ABOUT THIS EXERCISE -
Please tally how many lines in the entries below include the word "RELAY", giving only the number.

(Detected change data)
● ● ●
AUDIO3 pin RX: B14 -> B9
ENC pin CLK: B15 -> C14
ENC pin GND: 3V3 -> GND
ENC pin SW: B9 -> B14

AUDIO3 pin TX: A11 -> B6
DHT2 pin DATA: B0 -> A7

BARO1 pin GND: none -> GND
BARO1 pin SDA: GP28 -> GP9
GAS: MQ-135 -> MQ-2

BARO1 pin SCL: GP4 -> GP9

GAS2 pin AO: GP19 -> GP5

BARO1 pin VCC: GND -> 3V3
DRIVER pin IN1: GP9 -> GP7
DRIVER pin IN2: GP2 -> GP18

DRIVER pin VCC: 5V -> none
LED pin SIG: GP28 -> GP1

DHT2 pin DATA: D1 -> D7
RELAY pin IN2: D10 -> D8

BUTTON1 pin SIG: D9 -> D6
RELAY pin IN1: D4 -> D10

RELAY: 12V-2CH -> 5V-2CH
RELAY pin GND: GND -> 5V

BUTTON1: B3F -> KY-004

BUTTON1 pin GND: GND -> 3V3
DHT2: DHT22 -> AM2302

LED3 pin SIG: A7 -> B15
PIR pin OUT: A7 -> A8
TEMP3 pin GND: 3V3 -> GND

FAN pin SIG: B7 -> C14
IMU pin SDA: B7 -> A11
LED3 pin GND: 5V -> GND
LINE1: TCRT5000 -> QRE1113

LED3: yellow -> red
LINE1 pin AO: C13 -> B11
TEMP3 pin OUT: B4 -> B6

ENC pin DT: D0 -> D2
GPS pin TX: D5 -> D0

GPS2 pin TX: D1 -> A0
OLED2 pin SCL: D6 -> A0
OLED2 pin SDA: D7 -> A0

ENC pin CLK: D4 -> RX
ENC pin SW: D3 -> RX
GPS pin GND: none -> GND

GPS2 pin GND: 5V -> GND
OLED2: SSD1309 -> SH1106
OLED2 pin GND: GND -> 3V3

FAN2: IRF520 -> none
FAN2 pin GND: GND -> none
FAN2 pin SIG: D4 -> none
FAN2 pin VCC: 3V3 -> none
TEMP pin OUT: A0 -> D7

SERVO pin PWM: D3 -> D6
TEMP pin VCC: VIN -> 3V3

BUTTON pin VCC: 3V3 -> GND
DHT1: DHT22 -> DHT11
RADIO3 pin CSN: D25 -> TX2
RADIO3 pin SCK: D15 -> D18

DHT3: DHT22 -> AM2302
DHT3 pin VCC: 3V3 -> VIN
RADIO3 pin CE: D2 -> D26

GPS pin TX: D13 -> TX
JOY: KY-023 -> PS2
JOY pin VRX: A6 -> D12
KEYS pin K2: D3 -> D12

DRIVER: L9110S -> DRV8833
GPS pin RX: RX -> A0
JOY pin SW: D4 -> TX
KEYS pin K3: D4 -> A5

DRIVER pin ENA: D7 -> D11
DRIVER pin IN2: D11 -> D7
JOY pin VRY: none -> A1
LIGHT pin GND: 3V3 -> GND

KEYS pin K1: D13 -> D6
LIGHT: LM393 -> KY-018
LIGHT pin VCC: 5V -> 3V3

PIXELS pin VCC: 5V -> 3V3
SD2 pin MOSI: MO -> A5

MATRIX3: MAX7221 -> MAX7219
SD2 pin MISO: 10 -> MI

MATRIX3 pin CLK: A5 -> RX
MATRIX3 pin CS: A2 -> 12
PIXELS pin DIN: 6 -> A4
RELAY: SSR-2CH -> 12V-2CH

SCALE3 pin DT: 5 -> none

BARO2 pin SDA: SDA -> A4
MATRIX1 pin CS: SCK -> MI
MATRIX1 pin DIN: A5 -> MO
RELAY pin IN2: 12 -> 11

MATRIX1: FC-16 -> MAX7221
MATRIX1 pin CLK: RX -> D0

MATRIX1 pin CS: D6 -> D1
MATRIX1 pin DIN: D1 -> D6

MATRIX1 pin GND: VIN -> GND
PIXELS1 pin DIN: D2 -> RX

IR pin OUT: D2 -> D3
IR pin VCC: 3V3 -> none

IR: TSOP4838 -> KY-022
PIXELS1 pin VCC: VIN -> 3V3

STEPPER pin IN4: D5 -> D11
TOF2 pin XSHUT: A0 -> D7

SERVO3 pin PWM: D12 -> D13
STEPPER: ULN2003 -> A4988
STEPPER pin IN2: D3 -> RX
● ● ●
SOLUTION FOR THIS PROBLEM -
6